» **What is expected**: Copy each of the following rows word for word, keeping every line as it appears.
*** Block opens ***
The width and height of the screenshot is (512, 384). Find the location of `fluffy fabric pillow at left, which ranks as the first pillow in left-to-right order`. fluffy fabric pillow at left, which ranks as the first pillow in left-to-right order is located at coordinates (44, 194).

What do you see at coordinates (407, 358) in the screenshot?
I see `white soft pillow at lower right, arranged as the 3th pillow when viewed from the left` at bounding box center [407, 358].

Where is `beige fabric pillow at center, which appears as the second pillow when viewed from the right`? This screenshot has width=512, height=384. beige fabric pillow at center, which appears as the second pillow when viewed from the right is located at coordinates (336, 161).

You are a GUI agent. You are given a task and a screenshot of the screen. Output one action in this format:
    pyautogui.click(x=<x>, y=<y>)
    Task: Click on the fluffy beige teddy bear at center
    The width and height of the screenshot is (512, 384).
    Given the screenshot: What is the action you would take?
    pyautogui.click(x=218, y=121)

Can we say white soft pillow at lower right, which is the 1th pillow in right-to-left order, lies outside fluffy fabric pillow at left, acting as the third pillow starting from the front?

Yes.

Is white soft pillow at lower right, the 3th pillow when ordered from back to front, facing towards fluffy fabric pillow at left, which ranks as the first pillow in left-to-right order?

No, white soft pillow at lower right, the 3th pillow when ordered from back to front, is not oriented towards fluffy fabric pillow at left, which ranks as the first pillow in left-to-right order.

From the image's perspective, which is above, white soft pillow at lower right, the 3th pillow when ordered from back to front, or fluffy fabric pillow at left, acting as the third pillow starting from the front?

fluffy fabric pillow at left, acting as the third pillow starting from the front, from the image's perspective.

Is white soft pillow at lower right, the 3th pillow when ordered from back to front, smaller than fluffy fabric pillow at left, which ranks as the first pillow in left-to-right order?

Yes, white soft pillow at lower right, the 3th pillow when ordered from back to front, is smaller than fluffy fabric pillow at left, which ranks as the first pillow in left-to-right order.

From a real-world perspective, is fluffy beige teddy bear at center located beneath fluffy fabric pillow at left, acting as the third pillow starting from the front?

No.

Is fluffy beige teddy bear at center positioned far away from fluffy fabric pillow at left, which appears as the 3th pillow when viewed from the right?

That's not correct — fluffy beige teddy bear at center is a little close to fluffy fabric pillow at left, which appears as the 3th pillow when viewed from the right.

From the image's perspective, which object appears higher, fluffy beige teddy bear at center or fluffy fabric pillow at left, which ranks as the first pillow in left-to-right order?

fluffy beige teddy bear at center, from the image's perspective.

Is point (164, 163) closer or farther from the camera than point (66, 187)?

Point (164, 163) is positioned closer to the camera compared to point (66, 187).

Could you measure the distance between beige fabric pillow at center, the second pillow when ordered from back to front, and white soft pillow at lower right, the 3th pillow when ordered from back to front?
*** Block closes ***
» **Response to this task**:
The width and height of the screenshot is (512, 384). Find the location of `fluffy fabric pillow at left, which ranks as the first pillow in left-to-right order`. fluffy fabric pillow at left, which ranks as the first pillow in left-to-right order is located at coordinates (44, 194).

What do you see at coordinates (407, 358) in the screenshot?
I see `white soft pillow at lower right, arranged as the 3th pillow when viewed from the left` at bounding box center [407, 358].

Where is `beige fabric pillow at center, which appears as the second pillow when viewed from the right`? This screenshot has width=512, height=384. beige fabric pillow at center, which appears as the second pillow when viewed from the right is located at coordinates (336, 161).

You are a GUI agent. You are given a task and a screenshot of the screen. Output one action in this format:
    pyautogui.click(x=<x>, y=<y>)
    Task: Click on the fluffy beige teddy bear at center
    The width and height of the screenshot is (512, 384).
    Given the screenshot: What is the action you would take?
    pyautogui.click(x=218, y=121)

Can we say white soft pillow at lower right, which is the 1th pillow in right-to-left order, lies outside fluffy fabric pillow at left, acting as the third pillow starting from the front?

Yes.

Is white soft pillow at lower right, the 3th pillow when ordered from back to front, facing towards fluffy fabric pillow at left, which ranks as the first pillow in left-to-right order?

No, white soft pillow at lower right, the 3th pillow when ordered from back to front, is not oriented towards fluffy fabric pillow at left, which ranks as the first pillow in left-to-right order.

From the image's perspective, which is above, white soft pillow at lower right, the 3th pillow when ordered from back to front, or fluffy fabric pillow at left, acting as the third pillow starting from the front?

fluffy fabric pillow at left, acting as the third pillow starting from the front, from the image's perspective.

Is white soft pillow at lower right, the 3th pillow when ordered from back to front, smaller than fluffy fabric pillow at left, which ranks as the first pillow in left-to-right order?

Yes, white soft pillow at lower right, the 3th pillow when ordered from back to front, is smaller than fluffy fabric pillow at left, which ranks as the first pillow in left-to-right order.

From a real-world perspective, is fluffy beige teddy bear at center located beneath fluffy fabric pillow at left, acting as the third pillow starting from the front?

No.

Is fluffy beige teddy bear at center positioned far away from fluffy fabric pillow at left, which appears as the 3th pillow when viewed from the right?

That's not correct — fluffy beige teddy bear at center is a little close to fluffy fabric pillow at left, which appears as the 3th pillow when viewed from the right.

From the image's perspective, which object appears higher, fluffy beige teddy bear at center or fluffy fabric pillow at left, which ranks as the first pillow in left-to-right order?

fluffy beige teddy bear at center, from the image's perspective.

Is point (164, 163) closer or farther from the camera than point (66, 187)?

Point (164, 163) is positioned closer to the camera compared to point (66, 187).

Could you measure the distance between beige fabric pillow at center, the second pillow when ordered from back to front, and white soft pillow at lower right, the 3th pillow when ordered from back to front?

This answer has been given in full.